— Given task —
Pick out each line in the material below that contains the string "appoggiatura", and copy those lines in full.

— Source records —
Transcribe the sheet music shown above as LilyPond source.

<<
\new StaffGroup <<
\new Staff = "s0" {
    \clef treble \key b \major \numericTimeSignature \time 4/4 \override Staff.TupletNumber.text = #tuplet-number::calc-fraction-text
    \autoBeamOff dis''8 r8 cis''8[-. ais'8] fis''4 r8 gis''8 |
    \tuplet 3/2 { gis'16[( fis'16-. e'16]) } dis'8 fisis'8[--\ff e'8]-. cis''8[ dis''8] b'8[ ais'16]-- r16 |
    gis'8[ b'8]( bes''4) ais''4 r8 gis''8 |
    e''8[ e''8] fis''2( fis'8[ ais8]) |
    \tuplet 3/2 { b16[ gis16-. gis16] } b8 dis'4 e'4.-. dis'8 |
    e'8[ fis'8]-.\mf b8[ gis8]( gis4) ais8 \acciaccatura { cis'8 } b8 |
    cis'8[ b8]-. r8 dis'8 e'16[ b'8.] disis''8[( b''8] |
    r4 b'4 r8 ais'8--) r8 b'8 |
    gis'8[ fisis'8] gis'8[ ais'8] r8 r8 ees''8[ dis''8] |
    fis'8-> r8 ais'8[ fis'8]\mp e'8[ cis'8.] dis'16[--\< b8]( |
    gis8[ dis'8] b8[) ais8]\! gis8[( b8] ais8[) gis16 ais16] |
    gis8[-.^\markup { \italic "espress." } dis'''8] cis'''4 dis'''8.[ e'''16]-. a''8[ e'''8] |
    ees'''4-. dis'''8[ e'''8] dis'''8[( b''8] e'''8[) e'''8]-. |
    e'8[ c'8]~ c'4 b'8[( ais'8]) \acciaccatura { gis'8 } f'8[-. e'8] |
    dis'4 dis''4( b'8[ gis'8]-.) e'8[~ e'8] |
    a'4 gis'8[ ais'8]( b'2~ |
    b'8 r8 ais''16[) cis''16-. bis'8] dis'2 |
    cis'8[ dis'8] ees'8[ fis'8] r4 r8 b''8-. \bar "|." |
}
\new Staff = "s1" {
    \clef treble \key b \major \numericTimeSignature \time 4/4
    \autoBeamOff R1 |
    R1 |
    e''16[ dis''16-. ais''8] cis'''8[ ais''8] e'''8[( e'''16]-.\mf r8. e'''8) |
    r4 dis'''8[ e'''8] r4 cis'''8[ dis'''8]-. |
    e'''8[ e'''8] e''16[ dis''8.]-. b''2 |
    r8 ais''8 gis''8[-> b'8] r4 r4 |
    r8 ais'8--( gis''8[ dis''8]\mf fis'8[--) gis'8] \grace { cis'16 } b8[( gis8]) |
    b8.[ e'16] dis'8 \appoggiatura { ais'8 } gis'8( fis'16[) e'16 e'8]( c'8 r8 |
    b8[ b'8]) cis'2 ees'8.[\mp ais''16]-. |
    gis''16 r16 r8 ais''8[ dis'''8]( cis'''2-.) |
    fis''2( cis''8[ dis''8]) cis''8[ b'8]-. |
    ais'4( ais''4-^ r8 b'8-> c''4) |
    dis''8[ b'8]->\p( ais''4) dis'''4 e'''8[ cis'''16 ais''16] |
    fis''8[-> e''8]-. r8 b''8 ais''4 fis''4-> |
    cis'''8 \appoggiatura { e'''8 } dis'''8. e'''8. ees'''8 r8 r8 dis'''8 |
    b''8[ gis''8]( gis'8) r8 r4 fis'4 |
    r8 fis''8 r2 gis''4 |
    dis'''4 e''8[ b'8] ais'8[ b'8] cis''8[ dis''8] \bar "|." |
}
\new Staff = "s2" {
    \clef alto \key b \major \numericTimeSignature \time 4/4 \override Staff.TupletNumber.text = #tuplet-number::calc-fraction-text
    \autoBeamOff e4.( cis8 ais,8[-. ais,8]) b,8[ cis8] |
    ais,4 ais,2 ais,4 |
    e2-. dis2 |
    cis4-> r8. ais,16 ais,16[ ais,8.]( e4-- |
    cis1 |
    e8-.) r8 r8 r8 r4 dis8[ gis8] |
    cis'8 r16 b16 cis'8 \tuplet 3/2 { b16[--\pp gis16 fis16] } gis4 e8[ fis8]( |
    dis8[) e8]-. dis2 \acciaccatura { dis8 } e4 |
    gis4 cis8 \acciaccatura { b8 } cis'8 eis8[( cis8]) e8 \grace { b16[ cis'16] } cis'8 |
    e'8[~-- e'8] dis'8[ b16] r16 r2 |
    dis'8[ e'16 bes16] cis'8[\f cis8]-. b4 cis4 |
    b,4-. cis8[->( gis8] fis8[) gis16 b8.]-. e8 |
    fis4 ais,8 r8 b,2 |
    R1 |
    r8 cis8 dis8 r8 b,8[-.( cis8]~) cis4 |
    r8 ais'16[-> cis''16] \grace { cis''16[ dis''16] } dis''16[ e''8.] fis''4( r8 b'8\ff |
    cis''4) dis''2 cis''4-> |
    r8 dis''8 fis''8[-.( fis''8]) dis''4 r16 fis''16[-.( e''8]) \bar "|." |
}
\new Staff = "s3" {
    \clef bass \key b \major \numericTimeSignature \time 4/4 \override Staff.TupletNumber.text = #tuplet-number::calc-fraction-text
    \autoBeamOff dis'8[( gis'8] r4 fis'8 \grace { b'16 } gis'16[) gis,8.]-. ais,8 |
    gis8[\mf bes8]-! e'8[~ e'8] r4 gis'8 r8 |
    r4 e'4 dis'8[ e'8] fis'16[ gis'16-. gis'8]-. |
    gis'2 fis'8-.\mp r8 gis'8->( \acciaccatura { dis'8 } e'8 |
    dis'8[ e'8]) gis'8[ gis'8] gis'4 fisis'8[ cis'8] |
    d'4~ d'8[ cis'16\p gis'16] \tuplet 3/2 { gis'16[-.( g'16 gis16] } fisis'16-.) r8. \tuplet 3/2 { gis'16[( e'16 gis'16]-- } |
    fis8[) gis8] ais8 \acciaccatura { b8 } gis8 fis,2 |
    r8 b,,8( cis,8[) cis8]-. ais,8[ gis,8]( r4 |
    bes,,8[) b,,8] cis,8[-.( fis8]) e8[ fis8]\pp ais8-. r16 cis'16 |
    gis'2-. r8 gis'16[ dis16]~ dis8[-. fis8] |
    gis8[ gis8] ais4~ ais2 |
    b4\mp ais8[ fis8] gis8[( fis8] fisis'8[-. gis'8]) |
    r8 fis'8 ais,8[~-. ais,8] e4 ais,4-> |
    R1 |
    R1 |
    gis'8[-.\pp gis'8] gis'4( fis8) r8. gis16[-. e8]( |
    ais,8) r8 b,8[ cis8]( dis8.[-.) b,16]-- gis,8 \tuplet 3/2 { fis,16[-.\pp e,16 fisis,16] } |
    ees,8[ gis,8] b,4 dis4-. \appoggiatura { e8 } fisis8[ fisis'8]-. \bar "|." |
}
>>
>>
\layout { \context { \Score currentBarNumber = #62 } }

— Final result —
    b8.[ e'16] dis'8 \appoggiatura { ais'8 } gis'8( fis'16[) e'16 e'8]( c'8 r8 |
    cis'''8 \appoggiatura { e'''8 } dis'''8. e'''8. ees'''8 r8 r8 dis'''8 |
    ees,8[ gis,8] b,4 dis4-. \appoggiatura { e8 } fisis8[ fisis'8]-. \bar "|." |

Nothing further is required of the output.